◆ TASK:
In the data below, set down exactly the lines from the one containing "Customers - Calc: [86,115,315,228]" up to and including the one containing "Imports: [155,360,390,592] ->". Leave the pictures out.

◆ Dataset entries:
>>>>>
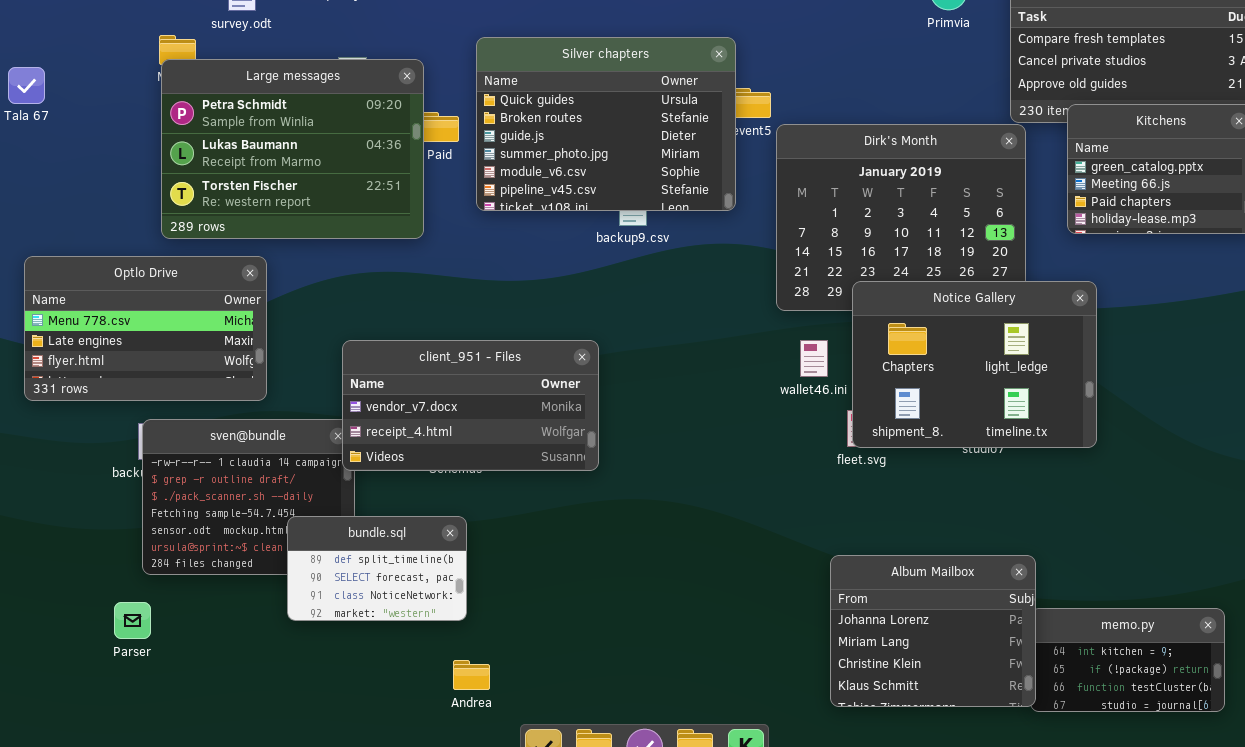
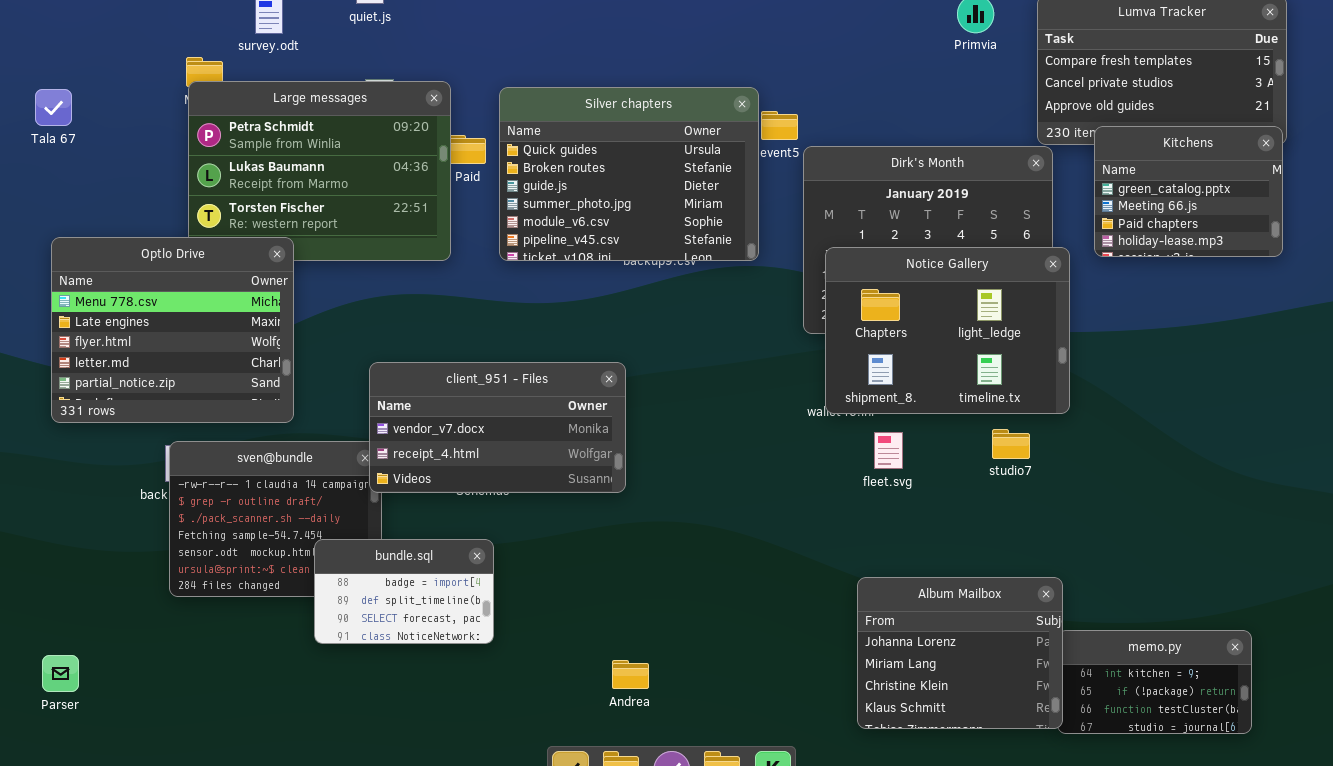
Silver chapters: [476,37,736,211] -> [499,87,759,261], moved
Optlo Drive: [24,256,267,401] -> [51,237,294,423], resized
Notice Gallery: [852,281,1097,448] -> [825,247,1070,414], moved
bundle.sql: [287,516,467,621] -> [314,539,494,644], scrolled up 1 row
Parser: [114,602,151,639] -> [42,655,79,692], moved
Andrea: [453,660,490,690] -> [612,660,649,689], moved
<<<<<
>>>>>
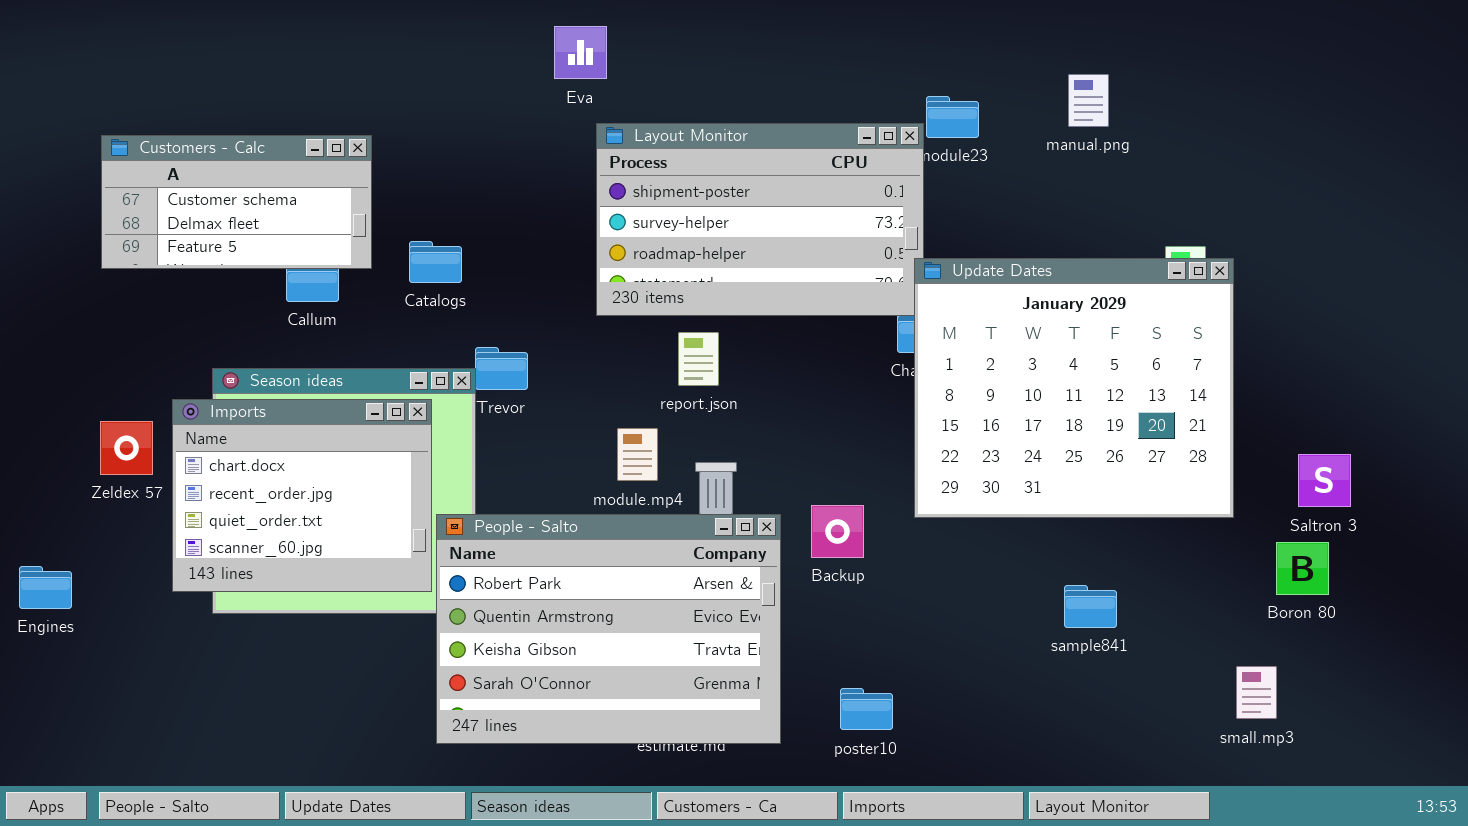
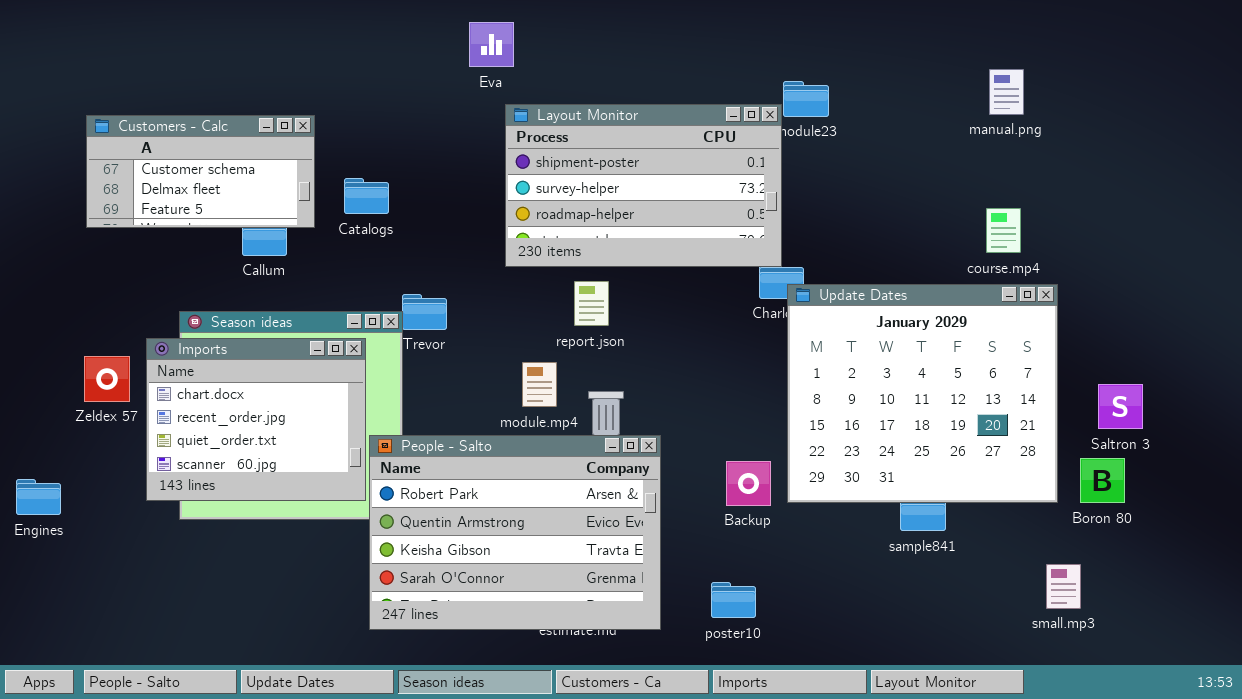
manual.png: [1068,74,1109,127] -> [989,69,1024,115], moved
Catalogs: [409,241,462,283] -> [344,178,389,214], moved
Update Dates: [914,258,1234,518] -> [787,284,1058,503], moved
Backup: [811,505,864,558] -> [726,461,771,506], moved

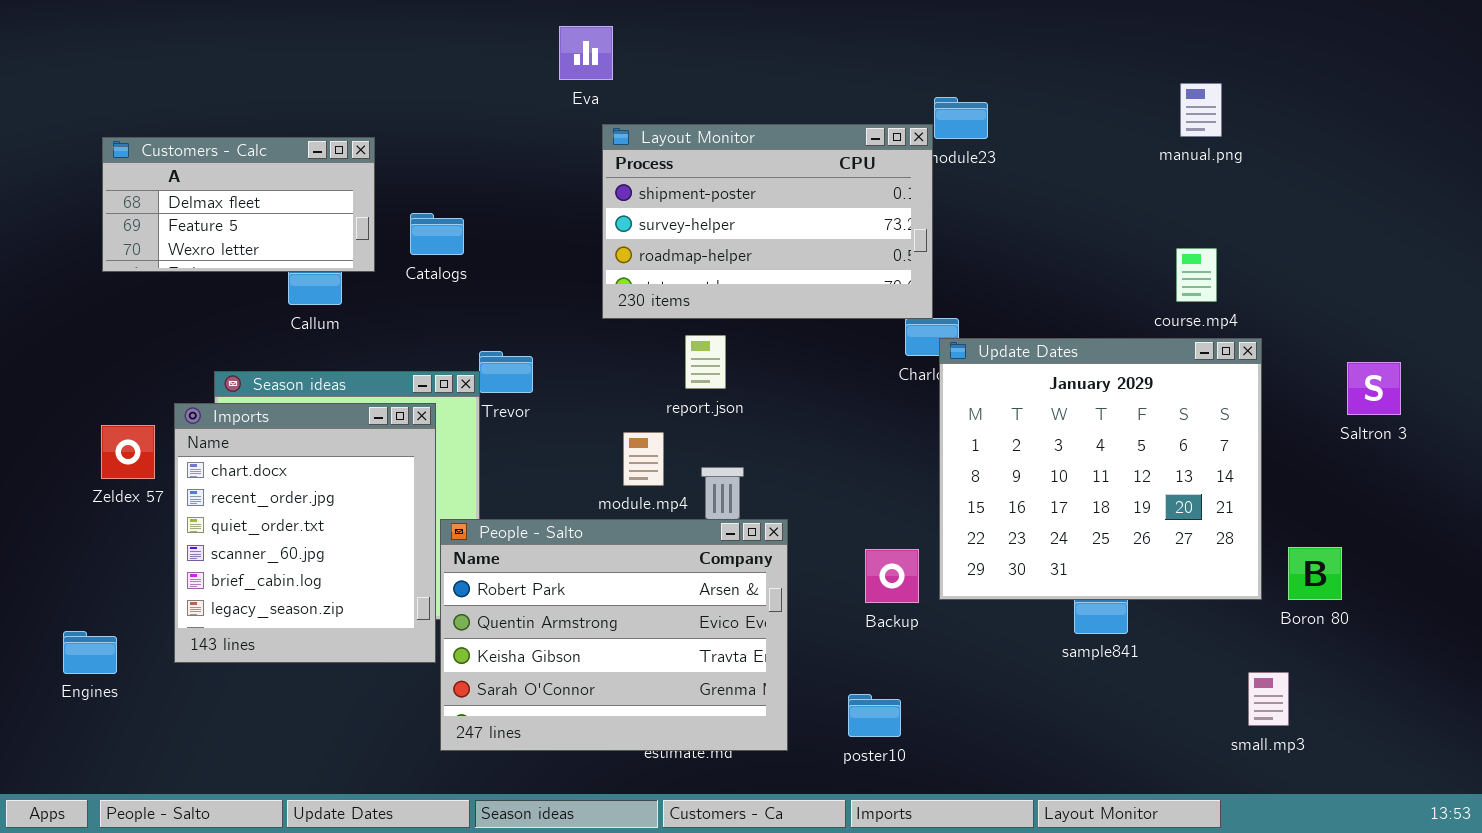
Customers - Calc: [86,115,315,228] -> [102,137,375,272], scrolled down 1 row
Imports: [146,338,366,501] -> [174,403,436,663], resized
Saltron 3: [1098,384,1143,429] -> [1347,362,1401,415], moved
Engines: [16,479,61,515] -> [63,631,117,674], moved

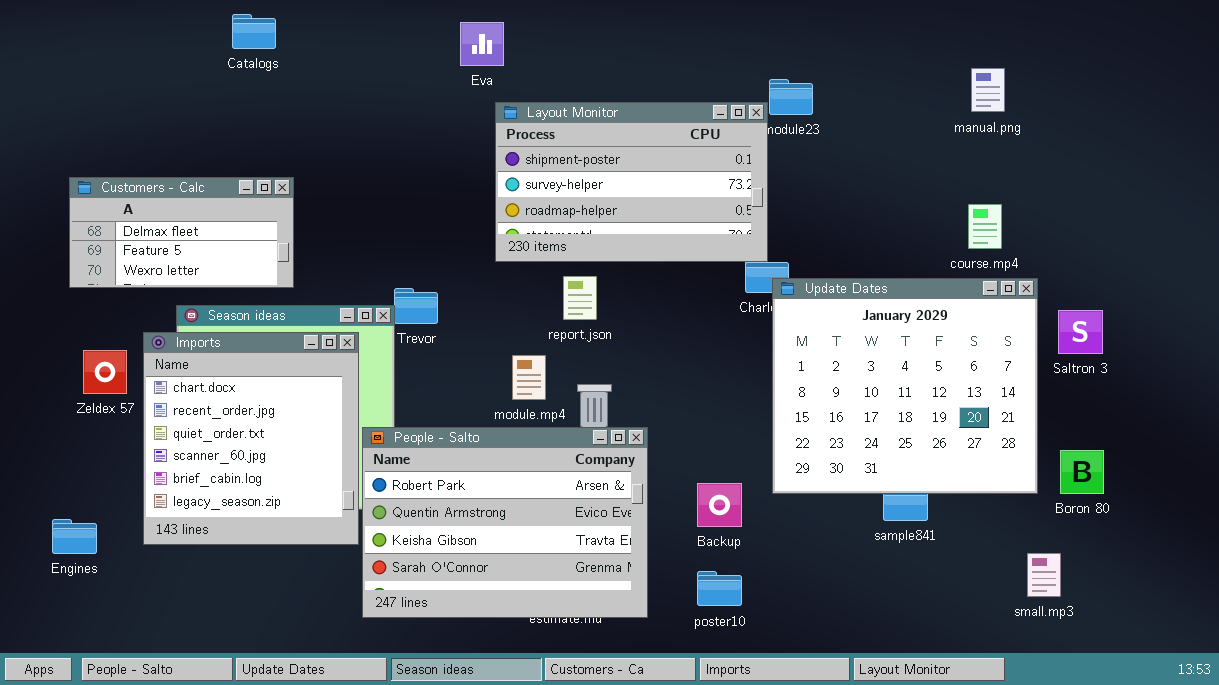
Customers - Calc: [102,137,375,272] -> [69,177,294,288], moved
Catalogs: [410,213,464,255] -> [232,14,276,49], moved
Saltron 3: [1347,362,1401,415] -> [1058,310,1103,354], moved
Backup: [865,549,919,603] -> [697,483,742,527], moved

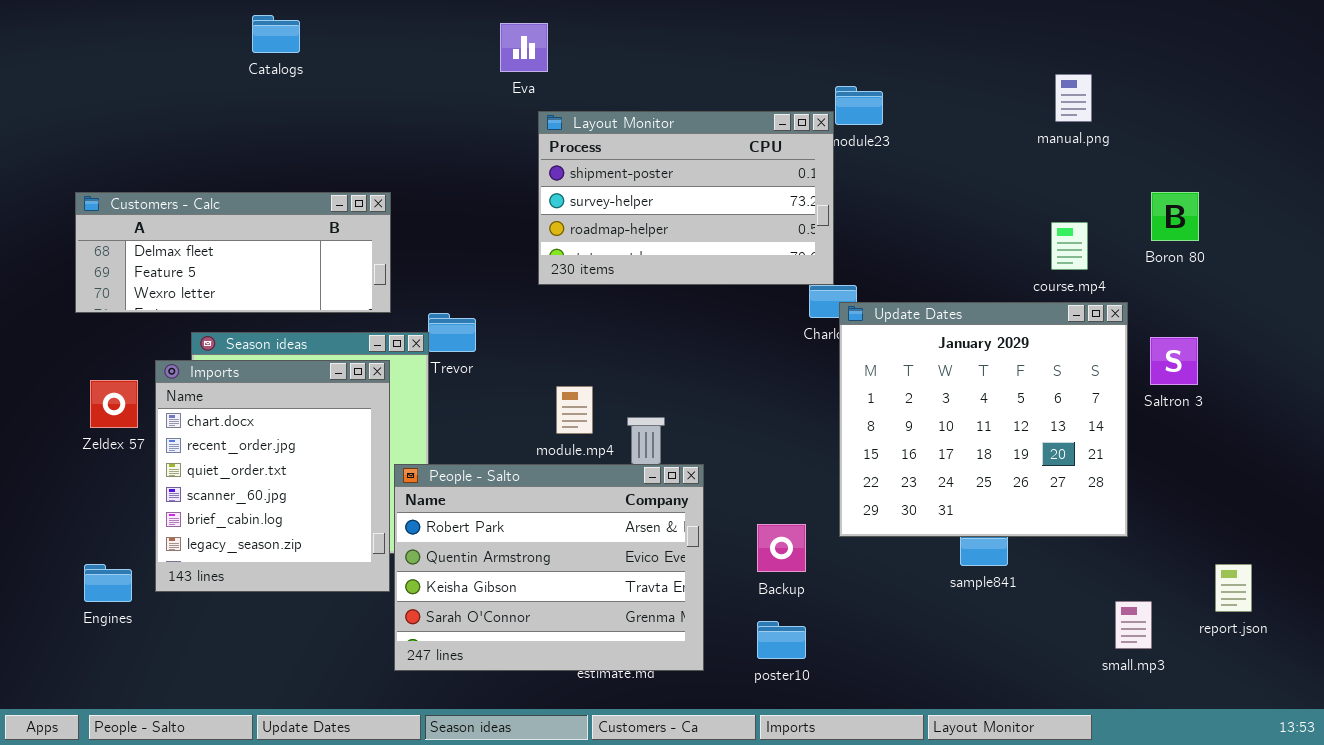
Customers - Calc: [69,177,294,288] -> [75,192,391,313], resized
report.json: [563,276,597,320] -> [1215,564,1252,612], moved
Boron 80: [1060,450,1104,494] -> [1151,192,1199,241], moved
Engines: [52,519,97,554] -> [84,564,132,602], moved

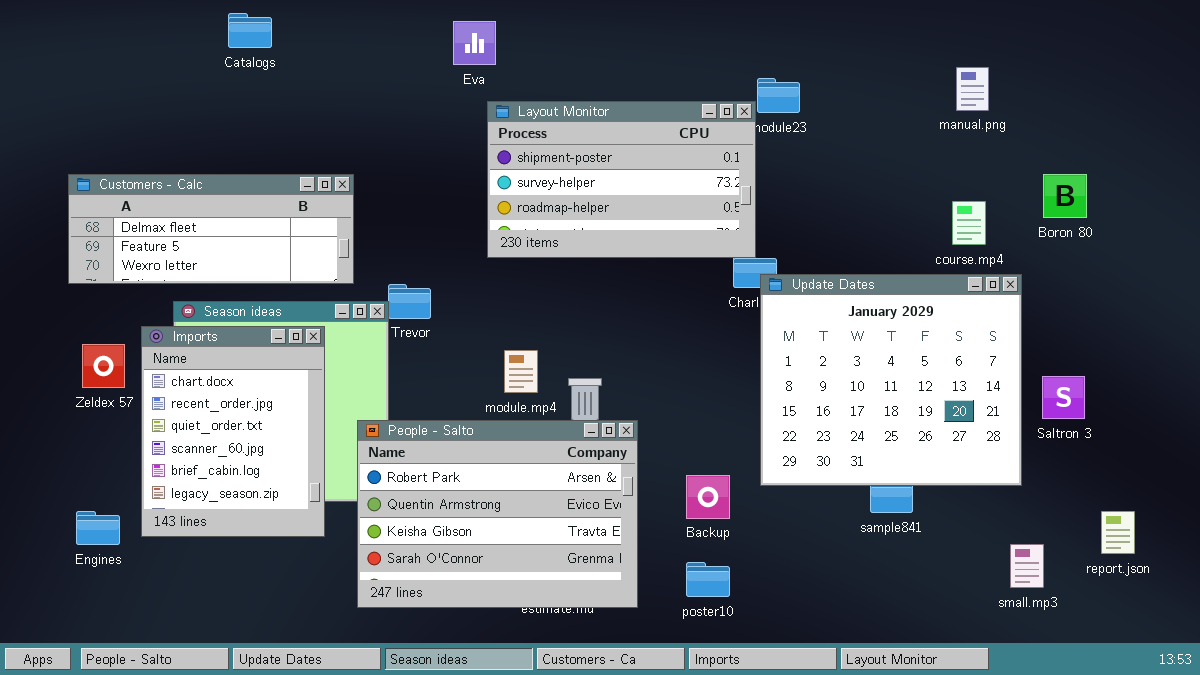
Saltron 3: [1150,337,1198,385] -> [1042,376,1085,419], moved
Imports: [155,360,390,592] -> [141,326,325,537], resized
<<<<<
>>>>>
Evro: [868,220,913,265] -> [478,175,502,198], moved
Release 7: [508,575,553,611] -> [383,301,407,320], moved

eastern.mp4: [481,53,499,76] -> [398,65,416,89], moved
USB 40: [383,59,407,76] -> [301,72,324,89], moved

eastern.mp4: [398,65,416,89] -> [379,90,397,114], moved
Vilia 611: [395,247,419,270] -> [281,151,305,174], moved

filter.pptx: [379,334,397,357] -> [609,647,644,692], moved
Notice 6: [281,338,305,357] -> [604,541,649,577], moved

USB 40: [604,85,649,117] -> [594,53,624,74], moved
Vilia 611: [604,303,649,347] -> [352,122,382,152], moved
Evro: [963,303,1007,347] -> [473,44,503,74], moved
<<<<<
◆ REPLY TO THE EXERCISE:
Customers - Calc: [86,115,315,228] -> [102,137,375,272], scrolled down 1 row
Imports: [146,338,366,501] -> [174,403,436,663], resized
Saltron 3: [1098,384,1143,429] -> [1347,362,1401,415], moved
Engines: [16,479,61,515] -> [63,631,117,674], moved

Customers - Calc: [102,137,375,272] -> [69,177,294,288], moved
Catalogs: [410,213,464,255] -> [232,14,276,49], moved
Saltron 3: [1347,362,1401,415] -> [1058,310,1103,354], moved
Backup: [865,549,919,603] -> [697,483,742,527], moved

Customers - Calc: [69,177,294,288] -> [75,192,391,313], resized
report.json: [563,276,597,320] -> [1215,564,1252,612], moved
Boron 80: [1060,450,1104,494] -> [1151,192,1199,241], moved
Engines: [52,519,97,554] -> [84,564,132,602], moved

Saltron 3: [1150,337,1198,385] -> [1042,376,1085,419], moved
Imports: [155,360,390,592] -> [141,326,325,537], resized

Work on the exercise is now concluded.